◆ WRITTEN TASK:
All lines in the records below with the word "none" must be returned.

[Building change detection data]

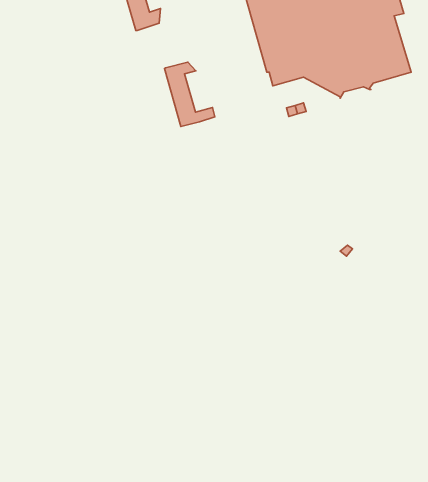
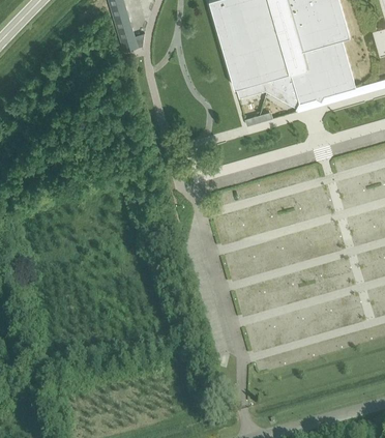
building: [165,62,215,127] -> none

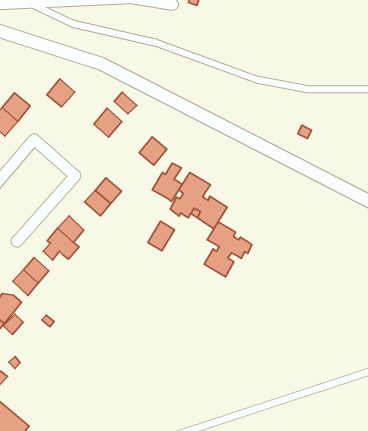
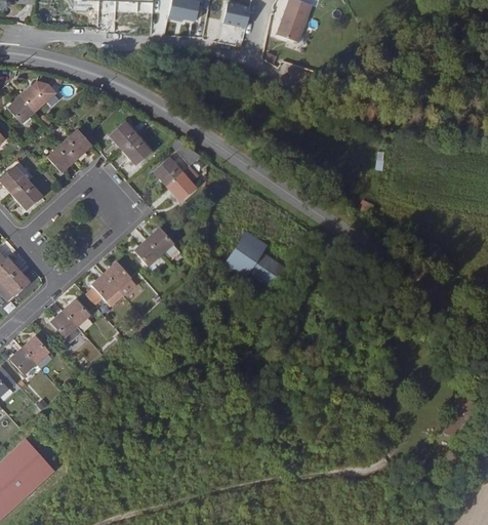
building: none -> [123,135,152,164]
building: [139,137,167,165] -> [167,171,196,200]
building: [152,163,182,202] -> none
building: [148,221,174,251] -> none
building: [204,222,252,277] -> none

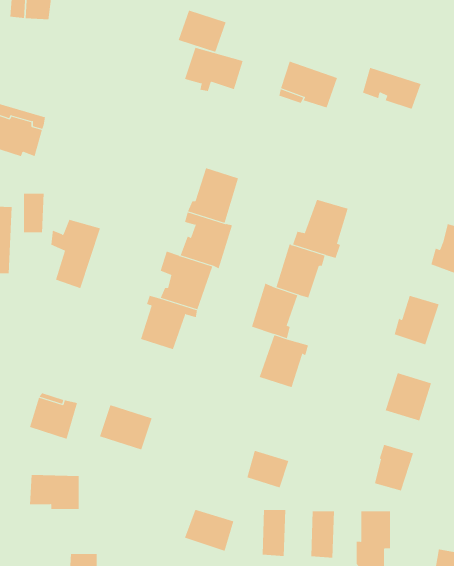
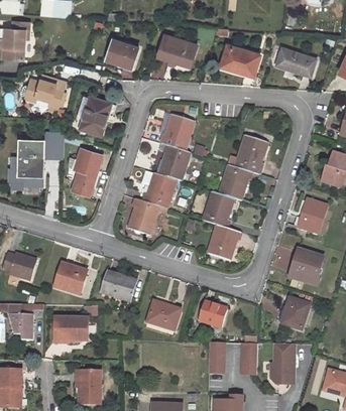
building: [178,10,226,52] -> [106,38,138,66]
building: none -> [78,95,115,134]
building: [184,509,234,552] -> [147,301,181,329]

◆ ANSWER SECTION:
building: [165,62,215,127] -> none
building: none -> [123,135,152,164]
building: [152,163,182,202] -> none
building: [148,221,174,251] -> none
building: [204,222,252,277] -> none
building: none -> [78,95,115,134]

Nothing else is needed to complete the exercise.